◆ What to do
Check every line of the data for the string "tree" and copy the ones that have it.

◆ Input material
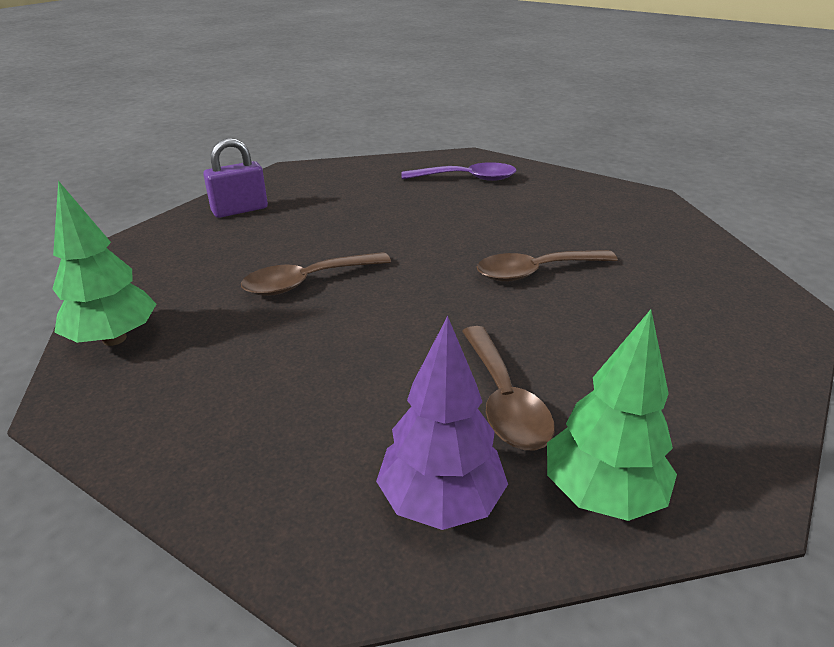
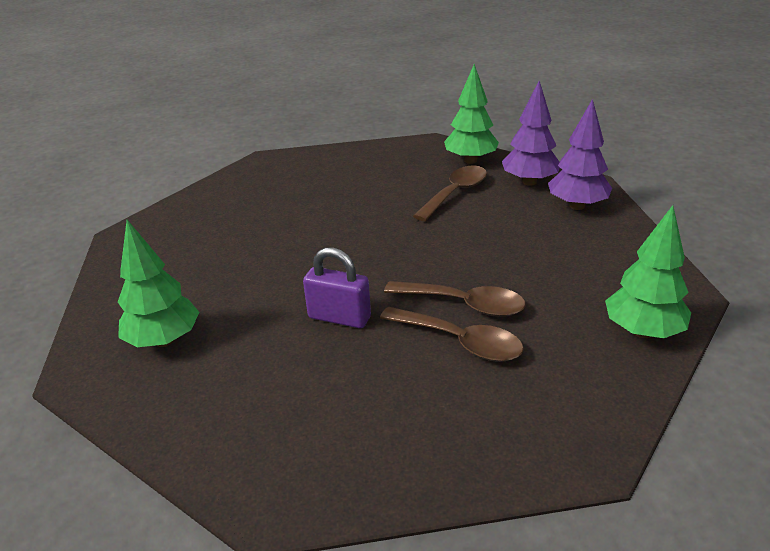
camera: 130 degrees left, 0 degrees up
(240, 210) = (422, 445): purple padlock -> purple padlock (339, 317)
(309, 488) = (576, 206): none -> purple tree
(466, 179) = (164, 340): purple spoon -> green tree
(536, 272) = (319, 231): brown spoon -> brown spoon (459, 342)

◆ Answer space
(309, 488) = (576, 206): none -> purple tree
(466, 179) = (164, 340): purple spoon -> green tree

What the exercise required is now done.